* SET EXERCISE
Gather every line from the entries below that contains the word "smaller", copying each such line in full.

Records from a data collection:

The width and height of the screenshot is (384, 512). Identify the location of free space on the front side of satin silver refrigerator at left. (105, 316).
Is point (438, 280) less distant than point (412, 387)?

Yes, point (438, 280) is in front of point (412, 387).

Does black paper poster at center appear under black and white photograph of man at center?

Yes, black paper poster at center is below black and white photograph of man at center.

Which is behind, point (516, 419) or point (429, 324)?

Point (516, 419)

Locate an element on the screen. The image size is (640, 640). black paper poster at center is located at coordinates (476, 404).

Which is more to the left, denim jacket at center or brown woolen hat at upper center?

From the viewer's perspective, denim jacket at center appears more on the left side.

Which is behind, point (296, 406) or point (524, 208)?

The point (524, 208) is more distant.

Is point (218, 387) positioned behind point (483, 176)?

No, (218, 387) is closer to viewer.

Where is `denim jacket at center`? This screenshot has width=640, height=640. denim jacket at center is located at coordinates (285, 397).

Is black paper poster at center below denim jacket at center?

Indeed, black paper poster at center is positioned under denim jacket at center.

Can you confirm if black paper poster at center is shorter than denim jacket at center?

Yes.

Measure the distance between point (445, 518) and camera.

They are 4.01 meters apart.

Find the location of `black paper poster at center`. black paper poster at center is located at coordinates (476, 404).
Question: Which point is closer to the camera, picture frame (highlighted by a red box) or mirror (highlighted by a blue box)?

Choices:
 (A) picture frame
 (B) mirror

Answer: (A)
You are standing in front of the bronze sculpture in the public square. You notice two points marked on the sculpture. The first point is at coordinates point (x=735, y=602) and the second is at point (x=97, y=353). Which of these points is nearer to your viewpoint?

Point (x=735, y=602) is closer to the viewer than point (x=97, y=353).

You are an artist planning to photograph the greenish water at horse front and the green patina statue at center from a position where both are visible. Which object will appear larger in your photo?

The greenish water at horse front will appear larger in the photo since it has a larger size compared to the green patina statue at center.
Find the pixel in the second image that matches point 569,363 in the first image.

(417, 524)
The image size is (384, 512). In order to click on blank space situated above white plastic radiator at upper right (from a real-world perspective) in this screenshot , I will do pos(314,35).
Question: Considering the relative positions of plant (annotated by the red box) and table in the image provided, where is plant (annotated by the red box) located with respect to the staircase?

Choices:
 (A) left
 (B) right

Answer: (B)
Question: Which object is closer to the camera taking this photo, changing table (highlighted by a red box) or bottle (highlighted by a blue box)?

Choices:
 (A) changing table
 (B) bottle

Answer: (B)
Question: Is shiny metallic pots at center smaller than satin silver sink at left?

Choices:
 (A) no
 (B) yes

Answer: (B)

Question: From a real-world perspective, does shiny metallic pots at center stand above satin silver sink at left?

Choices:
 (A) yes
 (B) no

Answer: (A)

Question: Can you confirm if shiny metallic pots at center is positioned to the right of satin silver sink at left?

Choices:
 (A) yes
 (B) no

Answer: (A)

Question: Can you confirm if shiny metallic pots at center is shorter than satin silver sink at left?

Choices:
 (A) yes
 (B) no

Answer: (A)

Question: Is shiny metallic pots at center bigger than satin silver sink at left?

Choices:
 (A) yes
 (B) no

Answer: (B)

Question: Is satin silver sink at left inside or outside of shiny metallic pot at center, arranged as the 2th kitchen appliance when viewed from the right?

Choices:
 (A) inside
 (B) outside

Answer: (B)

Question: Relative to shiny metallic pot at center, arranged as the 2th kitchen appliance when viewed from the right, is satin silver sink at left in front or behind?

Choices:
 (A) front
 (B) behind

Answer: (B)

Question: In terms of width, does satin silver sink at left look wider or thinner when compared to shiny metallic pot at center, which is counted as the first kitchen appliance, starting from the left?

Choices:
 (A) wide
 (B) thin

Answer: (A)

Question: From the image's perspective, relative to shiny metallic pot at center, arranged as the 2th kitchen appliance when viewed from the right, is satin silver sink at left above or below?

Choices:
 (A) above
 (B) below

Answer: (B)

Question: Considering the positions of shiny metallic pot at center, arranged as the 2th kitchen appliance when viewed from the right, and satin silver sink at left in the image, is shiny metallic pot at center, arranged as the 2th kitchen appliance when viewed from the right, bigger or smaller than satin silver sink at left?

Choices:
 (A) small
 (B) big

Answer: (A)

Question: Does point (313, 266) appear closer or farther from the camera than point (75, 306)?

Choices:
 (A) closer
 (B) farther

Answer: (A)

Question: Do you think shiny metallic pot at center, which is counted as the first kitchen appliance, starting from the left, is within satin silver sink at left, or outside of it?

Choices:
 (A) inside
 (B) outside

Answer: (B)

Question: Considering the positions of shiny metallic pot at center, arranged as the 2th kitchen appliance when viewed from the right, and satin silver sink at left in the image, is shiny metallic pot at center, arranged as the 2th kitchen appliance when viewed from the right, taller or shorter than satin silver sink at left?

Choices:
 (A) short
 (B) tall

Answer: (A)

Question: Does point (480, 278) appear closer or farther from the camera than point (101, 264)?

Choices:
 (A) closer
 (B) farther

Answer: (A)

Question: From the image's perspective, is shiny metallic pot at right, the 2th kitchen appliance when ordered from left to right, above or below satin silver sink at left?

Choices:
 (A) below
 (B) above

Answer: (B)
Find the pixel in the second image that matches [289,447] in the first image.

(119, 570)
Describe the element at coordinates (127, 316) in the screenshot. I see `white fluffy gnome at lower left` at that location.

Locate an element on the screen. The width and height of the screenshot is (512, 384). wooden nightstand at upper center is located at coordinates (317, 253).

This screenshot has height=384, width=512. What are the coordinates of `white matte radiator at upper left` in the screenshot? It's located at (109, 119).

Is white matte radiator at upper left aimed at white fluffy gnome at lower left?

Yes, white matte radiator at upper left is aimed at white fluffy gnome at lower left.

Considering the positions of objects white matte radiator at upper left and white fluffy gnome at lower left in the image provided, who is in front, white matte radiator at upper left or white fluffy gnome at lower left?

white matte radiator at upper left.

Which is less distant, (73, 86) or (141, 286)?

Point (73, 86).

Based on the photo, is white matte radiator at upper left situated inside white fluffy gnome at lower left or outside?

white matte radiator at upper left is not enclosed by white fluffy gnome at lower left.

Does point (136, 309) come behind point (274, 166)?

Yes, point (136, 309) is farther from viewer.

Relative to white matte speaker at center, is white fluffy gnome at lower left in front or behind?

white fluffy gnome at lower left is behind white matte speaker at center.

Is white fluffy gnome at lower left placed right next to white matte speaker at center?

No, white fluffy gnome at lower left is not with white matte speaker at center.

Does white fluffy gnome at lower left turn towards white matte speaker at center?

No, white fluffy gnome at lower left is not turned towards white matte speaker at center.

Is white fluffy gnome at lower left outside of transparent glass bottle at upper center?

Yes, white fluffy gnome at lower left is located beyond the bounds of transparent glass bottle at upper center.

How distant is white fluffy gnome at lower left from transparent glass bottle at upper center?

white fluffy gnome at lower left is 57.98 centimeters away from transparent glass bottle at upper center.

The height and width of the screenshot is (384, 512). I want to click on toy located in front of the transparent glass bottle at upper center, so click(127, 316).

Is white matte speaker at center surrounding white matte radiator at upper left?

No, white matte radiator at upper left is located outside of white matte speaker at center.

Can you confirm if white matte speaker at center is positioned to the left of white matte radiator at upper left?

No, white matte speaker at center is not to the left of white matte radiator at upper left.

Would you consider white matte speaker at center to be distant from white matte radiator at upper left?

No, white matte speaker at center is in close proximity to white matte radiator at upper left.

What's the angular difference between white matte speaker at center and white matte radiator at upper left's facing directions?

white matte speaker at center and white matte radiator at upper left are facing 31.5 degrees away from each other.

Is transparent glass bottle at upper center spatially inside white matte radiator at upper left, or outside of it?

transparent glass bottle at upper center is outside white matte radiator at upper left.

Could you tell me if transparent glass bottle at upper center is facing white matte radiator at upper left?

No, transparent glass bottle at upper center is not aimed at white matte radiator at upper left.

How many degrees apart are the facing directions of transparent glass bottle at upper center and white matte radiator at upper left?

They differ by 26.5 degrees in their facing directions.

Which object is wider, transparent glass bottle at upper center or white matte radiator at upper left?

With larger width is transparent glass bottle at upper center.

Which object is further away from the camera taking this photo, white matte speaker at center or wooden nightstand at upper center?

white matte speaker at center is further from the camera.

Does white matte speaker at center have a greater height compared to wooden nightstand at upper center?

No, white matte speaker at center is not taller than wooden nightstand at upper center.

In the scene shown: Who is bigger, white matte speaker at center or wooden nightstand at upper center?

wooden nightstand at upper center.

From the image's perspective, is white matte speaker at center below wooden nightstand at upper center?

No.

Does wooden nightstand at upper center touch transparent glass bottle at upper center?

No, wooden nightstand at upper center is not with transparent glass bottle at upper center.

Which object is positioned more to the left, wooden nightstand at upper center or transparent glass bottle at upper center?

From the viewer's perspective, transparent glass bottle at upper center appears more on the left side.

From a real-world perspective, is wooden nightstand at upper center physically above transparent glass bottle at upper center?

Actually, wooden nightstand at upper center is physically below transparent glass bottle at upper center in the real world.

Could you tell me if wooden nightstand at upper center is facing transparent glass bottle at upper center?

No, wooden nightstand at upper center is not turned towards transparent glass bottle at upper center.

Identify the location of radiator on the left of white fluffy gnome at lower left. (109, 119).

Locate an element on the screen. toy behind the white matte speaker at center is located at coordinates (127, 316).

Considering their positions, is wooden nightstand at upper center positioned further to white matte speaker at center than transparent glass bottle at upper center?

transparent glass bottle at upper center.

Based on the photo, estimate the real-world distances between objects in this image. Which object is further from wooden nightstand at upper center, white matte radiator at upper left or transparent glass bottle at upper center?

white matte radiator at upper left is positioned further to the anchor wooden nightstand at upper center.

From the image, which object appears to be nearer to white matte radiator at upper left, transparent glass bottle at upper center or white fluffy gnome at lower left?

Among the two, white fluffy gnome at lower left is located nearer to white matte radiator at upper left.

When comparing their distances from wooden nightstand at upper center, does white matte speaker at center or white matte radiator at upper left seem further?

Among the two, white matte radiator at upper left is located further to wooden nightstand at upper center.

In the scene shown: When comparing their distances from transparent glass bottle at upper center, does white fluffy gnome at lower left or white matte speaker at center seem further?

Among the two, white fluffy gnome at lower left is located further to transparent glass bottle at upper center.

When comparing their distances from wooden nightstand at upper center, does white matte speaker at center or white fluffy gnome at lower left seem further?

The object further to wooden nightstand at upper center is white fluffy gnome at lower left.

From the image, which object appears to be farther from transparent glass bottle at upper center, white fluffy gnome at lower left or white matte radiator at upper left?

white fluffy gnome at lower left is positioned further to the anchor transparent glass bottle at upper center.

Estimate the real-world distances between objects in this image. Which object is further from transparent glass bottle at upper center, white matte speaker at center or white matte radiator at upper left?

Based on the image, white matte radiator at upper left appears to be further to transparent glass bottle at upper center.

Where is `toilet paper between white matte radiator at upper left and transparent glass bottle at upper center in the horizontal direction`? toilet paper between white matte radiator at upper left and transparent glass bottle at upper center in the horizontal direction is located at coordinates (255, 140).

* WRITTEN RESPONSE
Question: Is shiny metallic pots at center smaller than satin silver sink at left?
Question: Considering the positions of shiny metallic pot at center, arranged as the 2th kitchen appliance when viewed from the right, and satin silver sink at left in the image, is shiny metallic pot at center, arranged as the 2th kitchen appliance when viewed from the right, bigger or smaller than satin silver sink at left?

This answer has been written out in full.